'''

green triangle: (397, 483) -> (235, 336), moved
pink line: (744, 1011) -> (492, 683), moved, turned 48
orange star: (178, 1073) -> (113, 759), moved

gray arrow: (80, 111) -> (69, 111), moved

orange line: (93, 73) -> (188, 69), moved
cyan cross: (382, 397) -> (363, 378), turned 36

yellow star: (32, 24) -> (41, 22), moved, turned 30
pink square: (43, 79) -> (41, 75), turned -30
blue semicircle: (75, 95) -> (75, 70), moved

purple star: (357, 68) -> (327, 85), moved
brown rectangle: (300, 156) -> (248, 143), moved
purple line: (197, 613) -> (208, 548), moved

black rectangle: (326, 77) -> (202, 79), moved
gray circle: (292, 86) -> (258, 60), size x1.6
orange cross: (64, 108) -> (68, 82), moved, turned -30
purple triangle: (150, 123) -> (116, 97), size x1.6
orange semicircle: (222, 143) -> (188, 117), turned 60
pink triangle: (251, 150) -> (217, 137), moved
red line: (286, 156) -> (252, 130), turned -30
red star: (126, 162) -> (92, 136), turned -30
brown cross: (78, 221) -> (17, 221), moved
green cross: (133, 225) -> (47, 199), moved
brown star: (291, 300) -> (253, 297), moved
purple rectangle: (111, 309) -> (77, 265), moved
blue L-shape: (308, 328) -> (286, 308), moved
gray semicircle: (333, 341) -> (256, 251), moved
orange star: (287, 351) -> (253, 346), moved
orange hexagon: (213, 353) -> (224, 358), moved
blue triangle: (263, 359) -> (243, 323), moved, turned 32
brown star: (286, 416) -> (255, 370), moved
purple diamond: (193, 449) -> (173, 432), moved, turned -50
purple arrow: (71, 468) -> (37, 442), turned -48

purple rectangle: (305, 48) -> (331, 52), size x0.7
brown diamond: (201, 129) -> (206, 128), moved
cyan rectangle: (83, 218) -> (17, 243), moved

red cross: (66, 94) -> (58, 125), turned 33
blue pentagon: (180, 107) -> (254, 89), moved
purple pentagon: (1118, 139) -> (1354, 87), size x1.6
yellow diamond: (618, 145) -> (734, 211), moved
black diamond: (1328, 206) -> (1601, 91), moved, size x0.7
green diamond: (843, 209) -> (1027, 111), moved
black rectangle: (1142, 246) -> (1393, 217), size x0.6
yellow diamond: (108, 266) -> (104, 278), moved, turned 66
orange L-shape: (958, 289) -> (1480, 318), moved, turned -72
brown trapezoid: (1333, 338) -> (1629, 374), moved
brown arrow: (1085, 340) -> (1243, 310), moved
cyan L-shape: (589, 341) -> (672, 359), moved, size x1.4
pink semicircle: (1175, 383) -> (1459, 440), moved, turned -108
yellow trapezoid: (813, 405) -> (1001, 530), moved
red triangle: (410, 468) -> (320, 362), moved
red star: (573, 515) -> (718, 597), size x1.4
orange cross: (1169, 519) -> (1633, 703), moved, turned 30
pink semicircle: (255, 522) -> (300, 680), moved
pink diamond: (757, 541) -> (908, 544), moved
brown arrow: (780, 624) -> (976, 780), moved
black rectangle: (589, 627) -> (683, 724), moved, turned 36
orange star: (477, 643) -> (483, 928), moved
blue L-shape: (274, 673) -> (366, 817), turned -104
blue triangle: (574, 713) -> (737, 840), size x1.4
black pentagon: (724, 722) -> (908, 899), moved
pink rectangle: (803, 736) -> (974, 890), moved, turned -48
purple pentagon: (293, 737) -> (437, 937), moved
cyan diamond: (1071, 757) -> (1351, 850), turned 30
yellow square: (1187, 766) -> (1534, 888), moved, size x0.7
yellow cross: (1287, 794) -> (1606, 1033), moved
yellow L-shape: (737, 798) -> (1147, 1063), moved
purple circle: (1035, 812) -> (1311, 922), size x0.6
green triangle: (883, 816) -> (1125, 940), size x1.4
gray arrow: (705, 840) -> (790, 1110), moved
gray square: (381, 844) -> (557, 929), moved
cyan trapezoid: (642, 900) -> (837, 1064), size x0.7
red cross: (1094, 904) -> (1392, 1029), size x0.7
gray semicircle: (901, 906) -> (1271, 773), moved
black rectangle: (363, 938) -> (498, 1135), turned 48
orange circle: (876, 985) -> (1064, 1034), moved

'''

• **Work request**
After reading the data above, return it verbatim in full.

• **Response to this task**
green triangle: (397, 483) -> (235, 336), moved
pink line: (744, 1011) -> (492, 683), moved, turned 48
orange star: (178, 1073) -> (113, 759), moved

gray arrow: (80, 111) -> (69, 111), moved

orange line: (93, 73) -> (188, 69), moved
cyan cross: (382, 397) -> (363, 378), turned 36

yellow star: (32, 24) -> (41, 22), moved, turned 30
pink square: (43, 79) -> (41, 75), turned -30
blue semicircle: (75, 95) -> (75, 70), moved

purple star: (357, 68) -> (327, 85), moved
brown rectangle: (300, 156) -> (248, 143), moved
purple line: (197, 613) -> (208, 548), moved

black rectangle: (326, 77) -> (202, 79), moved
gray circle: (292, 86) -> (258, 60), size x1.6
orange cross: (64, 108) -> (68, 82), moved, turned -30
purple triangle: (150, 123) -> (116, 97), size x1.6
orange semicircle: (222, 143) -> (188, 117), turned 60
pink triangle: (251, 150) -> (217, 137), moved
red line: (286, 156) -> (252, 130), turned -30
red star: (126, 162) -> (92, 136), turned -30
brown cross: (78, 221) -> (17, 221), moved
green cross: (133, 225) -> (47, 199), moved
brown star: (291, 300) -> (253, 297), moved
purple rectangle: (111, 309) -> (77, 265), moved
blue L-shape: (308, 328) -> (286, 308), moved
gray semicircle: (333, 341) -> (256, 251), moved
orange star: (287, 351) -> (253, 346), moved
orange hexagon: (213, 353) -> (224, 358), moved
blue triangle: (263, 359) -> (243, 323), moved, turned 32
brown star: (286, 416) -> (255, 370), moved
purple diamond: (193, 449) -> (173, 432), moved, turned -50
purple arrow: (71, 468) -> (37, 442), turned -48

purple rectangle: (305, 48) -> (331, 52), size x0.7
brown diamond: (201, 129) -> (206, 128), moved
cyan rectangle: (83, 218) -> (17, 243), moved

red cross: (66, 94) -> (58, 125), turned 33
blue pentagon: (180, 107) -> (254, 89), moved
purple pentagon: (1118, 139) -> (1354, 87), size x1.6
yellow diamond: (618, 145) -> (734, 211), moved
black diamond: (1328, 206) -> (1601, 91), moved, size x0.7
green diamond: (843, 209) -> (1027, 111), moved
black rectangle: (1142, 246) -> (1393, 217), size x0.6
yellow diamond: (108, 266) -> (104, 278), moved, turned 66
orange L-shape: (958, 289) -> (1480, 318), moved, turned -72
brown trapezoid: (1333, 338) -> (1629, 374), moved
brown arrow: (1085, 340) -> (1243, 310), moved
cyan L-shape: (589, 341) -> (672, 359), moved, size x1.4
pink semicircle: (1175, 383) -> (1459, 440), moved, turned -108
yellow trapezoid: (813, 405) -> (1001, 530), moved
red triangle: (410, 468) -> (320, 362), moved
red star: (573, 515) -> (718, 597), size x1.4
orange cross: (1169, 519) -> (1633, 703), moved, turned 30
pink semicircle: (255, 522) -> (300, 680), moved
pink diamond: (757, 541) -> (908, 544), moved
brown arrow: (780, 624) -> (976, 780), moved
black rectangle: (589, 627) -> (683, 724), moved, turned 36
orange star: (477, 643) -> (483, 928), moved
blue L-shape: (274, 673) -> (366, 817), turned -104
blue triangle: (574, 713) -> (737, 840), size x1.4
black pentagon: (724, 722) -> (908, 899), moved
pink rectangle: (803, 736) -> (974, 890), moved, turned -48
purple pentagon: (293, 737) -> (437, 937), moved
cyan diamond: (1071, 757) -> (1351, 850), turned 30
yellow square: (1187, 766) -> (1534, 888), moved, size x0.7
yellow cross: (1287, 794) -> (1606, 1033), moved
yellow L-shape: (737, 798) -> (1147, 1063), moved
purple circle: (1035, 812) -> (1311, 922), size x0.6
green triangle: (883, 816) -> (1125, 940), size x1.4
gray arrow: (705, 840) -> (790, 1110), moved
gray square: (381, 844) -> (557, 929), moved
cyan trapezoid: (642, 900) -> (837, 1064), size x0.7
red cross: (1094, 904) -> (1392, 1029), size x0.7
gray semicircle: (901, 906) -> (1271, 773), moved
black rectangle: (363, 938) -> (498, 1135), turned 48
orange circle: (876, 985) -> (1064, 1034), moved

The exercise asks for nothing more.